REQUEST => Return all of the listing word for word; the pictures stay out.

----------------------------------------

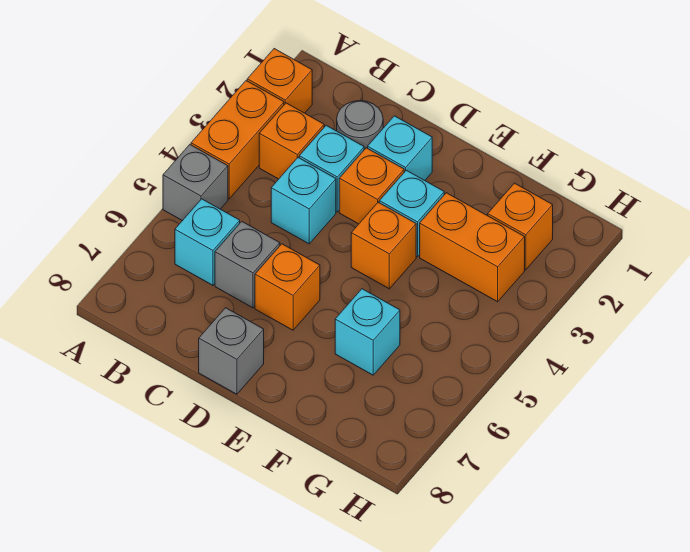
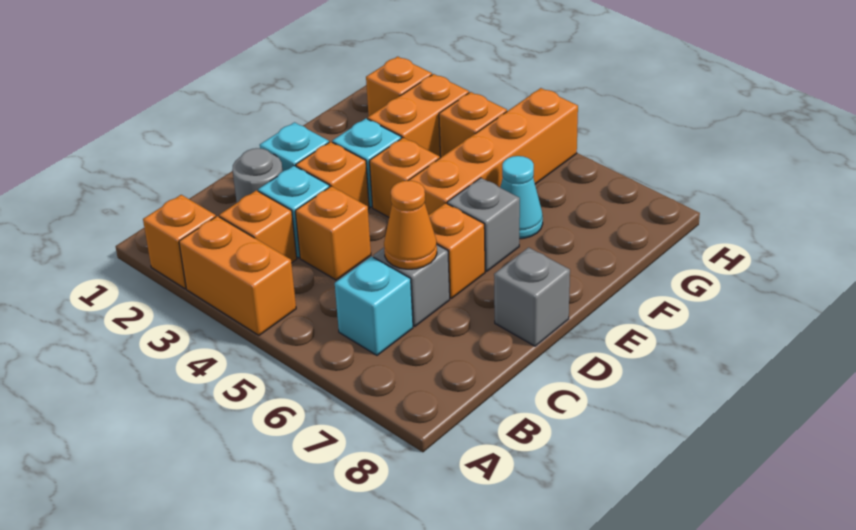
grey 1x1 brick [163,145,228,221] -> grey 1x1 brick moved to [447,178,520,271]
cyan 1x1 brick [271,158,336,244] -> orange 1x1 brick [295,186,371,280]
none -> orange 1x1 cone [384,180,437,269]
none -> orange 1x4 brick [409,88,578,215]
cyan 1x1 brick [335,289,400,375] -> cyan 1x1 cone [500,156,543,239]
none -> orange 1x1 brick [439,92,507,157]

----------------------------------------

ANSWER =>
grey 1x1 brick [163,145,228,221] -> grey 1x1 brick moved to [447,178,520,271]
cyan 1x1 brick [271,158,336,244] -> orange 1x1 brick [295,186,371,280]
none -> orange 1x1 cone [384,180,437,269]
none -> orange 1x4 brick [409,88,578,215]
cyan 1x1 brick [335,289,400,375] -> cyan 1x1 cone [500,156,543,239]
none -> orange 1x1 brick [439,92,507,157]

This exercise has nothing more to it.